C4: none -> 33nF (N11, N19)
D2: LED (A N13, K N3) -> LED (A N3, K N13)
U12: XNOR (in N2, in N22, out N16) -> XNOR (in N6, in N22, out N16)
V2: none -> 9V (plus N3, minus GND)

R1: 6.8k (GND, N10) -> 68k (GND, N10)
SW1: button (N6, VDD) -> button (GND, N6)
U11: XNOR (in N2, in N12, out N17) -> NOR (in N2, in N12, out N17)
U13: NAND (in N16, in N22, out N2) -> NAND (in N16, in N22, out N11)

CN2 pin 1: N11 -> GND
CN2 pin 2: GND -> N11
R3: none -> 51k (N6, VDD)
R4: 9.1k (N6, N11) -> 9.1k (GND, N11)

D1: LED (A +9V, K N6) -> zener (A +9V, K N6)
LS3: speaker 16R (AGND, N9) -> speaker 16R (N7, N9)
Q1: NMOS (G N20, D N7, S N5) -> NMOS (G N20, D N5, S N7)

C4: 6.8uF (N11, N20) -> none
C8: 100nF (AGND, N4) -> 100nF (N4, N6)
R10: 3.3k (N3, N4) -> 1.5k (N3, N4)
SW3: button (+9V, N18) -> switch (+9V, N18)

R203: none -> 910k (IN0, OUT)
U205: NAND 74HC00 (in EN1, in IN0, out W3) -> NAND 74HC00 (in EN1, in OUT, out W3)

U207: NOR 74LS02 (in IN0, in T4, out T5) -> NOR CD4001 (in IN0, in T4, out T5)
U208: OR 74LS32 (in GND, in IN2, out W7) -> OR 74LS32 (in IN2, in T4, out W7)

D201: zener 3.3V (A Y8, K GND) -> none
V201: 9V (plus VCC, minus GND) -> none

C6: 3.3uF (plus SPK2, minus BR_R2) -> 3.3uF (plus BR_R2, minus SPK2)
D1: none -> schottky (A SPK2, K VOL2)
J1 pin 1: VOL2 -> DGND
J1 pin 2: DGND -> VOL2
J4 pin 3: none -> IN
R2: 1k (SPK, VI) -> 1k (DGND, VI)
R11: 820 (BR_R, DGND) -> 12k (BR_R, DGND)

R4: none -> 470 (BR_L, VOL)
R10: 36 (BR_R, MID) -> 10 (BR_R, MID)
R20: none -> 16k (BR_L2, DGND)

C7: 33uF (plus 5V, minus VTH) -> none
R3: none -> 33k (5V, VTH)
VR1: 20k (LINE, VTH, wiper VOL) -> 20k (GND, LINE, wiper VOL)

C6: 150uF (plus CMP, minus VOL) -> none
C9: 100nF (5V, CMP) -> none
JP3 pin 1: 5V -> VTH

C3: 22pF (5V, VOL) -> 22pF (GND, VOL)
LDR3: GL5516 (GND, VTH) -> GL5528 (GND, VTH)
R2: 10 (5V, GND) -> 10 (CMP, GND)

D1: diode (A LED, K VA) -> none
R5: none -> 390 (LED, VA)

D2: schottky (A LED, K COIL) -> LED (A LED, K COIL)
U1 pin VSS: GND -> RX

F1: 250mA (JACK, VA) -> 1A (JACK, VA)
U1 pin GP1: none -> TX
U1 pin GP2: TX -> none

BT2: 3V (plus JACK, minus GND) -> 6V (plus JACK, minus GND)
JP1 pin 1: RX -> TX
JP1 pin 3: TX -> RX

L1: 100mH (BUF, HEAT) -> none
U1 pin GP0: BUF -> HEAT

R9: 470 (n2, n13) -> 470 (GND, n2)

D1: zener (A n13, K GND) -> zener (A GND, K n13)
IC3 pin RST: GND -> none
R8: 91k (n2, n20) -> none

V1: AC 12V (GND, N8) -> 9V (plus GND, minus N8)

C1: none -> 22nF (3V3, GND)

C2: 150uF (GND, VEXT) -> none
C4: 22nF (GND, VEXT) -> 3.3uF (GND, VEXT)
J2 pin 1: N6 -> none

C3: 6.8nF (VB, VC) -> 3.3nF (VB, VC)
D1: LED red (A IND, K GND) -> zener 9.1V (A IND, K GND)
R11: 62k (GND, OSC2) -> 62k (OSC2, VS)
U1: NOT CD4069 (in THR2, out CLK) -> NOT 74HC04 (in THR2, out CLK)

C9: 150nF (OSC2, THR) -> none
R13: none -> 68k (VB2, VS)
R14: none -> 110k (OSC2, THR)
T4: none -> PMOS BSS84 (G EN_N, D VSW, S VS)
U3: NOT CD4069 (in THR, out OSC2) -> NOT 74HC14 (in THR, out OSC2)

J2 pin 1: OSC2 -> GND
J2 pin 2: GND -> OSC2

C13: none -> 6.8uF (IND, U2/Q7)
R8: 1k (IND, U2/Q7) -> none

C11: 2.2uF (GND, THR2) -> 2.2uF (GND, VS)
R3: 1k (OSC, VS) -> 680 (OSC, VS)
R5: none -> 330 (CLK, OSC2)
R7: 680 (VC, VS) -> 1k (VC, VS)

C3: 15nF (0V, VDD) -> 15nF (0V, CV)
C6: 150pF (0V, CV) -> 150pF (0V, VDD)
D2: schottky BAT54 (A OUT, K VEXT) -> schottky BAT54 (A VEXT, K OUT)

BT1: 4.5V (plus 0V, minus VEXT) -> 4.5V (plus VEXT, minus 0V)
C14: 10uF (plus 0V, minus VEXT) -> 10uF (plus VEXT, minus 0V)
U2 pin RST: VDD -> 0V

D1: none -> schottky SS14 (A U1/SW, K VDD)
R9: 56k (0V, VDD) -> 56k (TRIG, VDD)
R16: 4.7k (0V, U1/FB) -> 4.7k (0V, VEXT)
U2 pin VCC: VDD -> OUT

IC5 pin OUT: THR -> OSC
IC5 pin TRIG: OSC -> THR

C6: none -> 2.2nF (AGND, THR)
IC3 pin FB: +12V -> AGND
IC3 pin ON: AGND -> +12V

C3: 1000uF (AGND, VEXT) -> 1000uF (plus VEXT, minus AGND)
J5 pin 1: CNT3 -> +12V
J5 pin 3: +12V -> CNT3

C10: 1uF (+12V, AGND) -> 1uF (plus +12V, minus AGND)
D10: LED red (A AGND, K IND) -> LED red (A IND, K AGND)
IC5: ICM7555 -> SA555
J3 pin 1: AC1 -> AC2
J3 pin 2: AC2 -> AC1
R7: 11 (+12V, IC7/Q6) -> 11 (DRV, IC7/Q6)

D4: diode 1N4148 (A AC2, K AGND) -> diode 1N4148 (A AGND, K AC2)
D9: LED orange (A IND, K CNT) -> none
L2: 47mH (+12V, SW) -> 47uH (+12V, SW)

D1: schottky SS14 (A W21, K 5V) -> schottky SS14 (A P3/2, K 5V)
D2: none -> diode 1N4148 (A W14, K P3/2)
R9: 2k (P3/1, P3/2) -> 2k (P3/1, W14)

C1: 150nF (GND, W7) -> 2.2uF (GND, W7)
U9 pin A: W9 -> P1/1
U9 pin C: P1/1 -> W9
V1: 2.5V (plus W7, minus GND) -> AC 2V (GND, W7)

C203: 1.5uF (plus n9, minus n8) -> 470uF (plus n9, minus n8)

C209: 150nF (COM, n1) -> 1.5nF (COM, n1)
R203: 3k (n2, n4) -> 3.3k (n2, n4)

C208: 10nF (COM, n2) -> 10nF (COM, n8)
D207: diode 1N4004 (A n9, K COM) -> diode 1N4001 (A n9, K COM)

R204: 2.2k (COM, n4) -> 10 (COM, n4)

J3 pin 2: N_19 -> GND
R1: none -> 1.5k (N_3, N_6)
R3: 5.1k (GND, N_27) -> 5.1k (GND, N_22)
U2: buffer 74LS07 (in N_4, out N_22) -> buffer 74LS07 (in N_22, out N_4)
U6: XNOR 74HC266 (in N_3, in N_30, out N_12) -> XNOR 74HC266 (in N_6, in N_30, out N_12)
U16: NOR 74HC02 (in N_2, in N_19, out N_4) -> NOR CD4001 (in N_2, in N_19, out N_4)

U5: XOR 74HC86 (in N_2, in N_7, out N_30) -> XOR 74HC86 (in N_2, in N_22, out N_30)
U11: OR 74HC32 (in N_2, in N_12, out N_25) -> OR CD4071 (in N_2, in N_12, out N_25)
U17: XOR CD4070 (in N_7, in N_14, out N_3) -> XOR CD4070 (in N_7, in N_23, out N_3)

+ + + + +

### What is expected
Pull each line that includes the word "diode" out of the material above.

### Exercise response
D1: diode (A LED, K VA) -> none
D4: diode 1N4148 (A AC2, K AGND) -> diode 1N4148 (A AGND, K AC2)
D2: none -> diode 1N4148 (A W14, K P3/2)
D207: diode 1N4004 (A n9, K COM) -> diode 1N4001 (A n9, K COM)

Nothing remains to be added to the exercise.